• [DATASET RECORDS]:
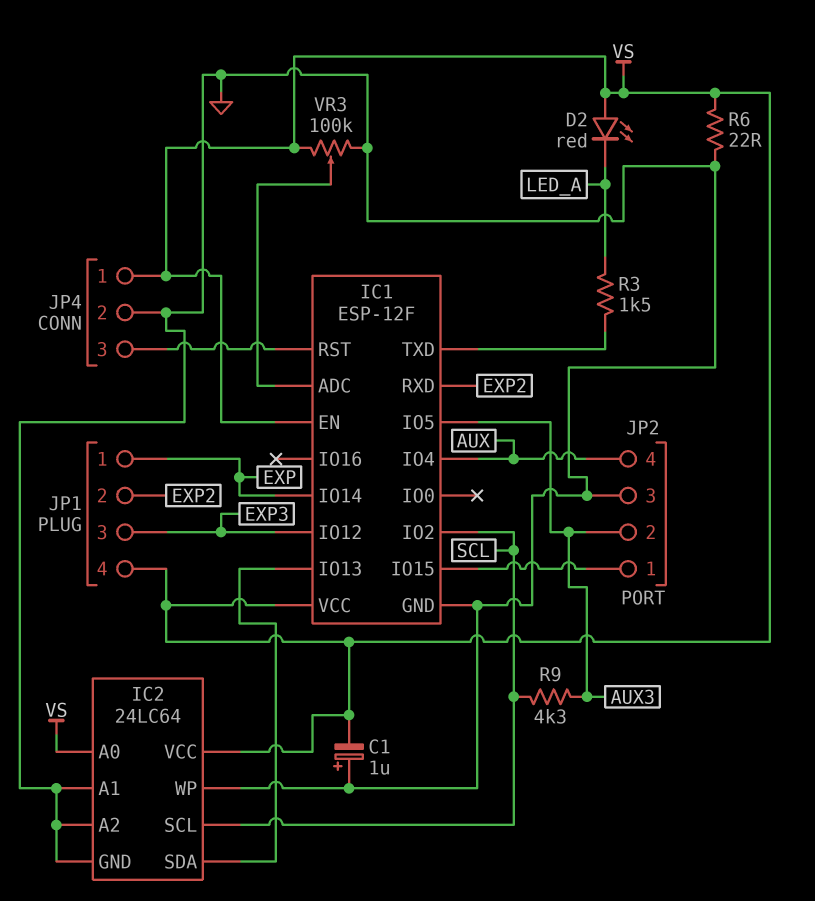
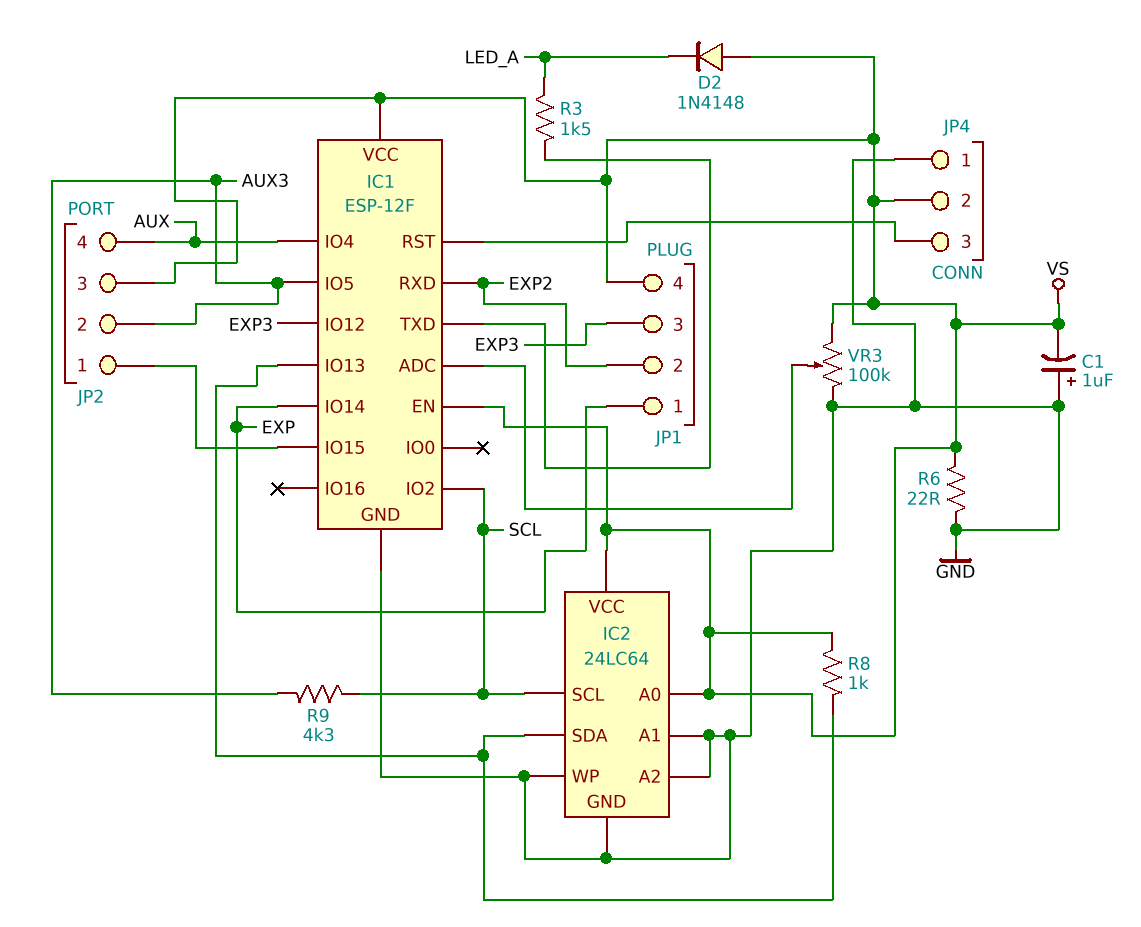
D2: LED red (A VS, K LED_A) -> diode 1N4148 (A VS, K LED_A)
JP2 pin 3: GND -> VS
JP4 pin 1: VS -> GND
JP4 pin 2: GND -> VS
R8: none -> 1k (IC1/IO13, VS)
==
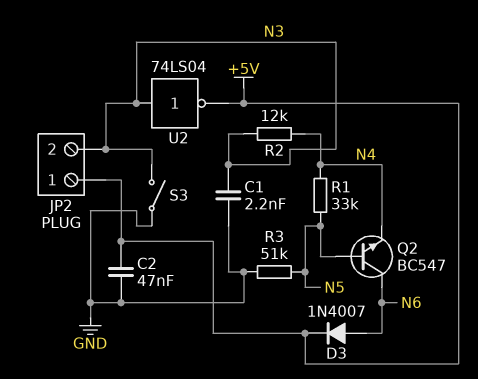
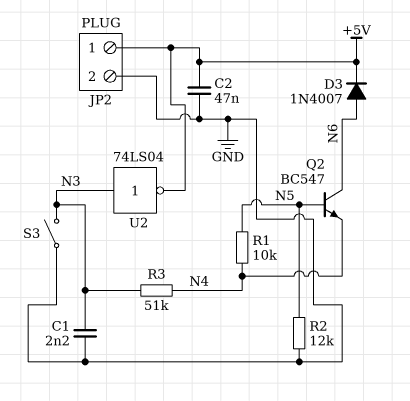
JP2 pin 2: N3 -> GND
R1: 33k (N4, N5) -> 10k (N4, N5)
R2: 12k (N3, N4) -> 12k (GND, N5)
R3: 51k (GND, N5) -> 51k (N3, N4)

• [DESCRIPTION OF THE TASK]: Keep both end lines and retype everything in the records above from the line containing "JP2 pin 3: GND -> VS" through the line containing "R8: none -> 1k (IC1/IO13, VS)", exactly, with nothing else.

• [WRITTEN REPLY]:
JP2 pin 3: GND -> VS
JP4 pin 1: VS -> GND
JP4 pin 2: GND -> VS
R8: none -> 1k (IC1/IO13, VS)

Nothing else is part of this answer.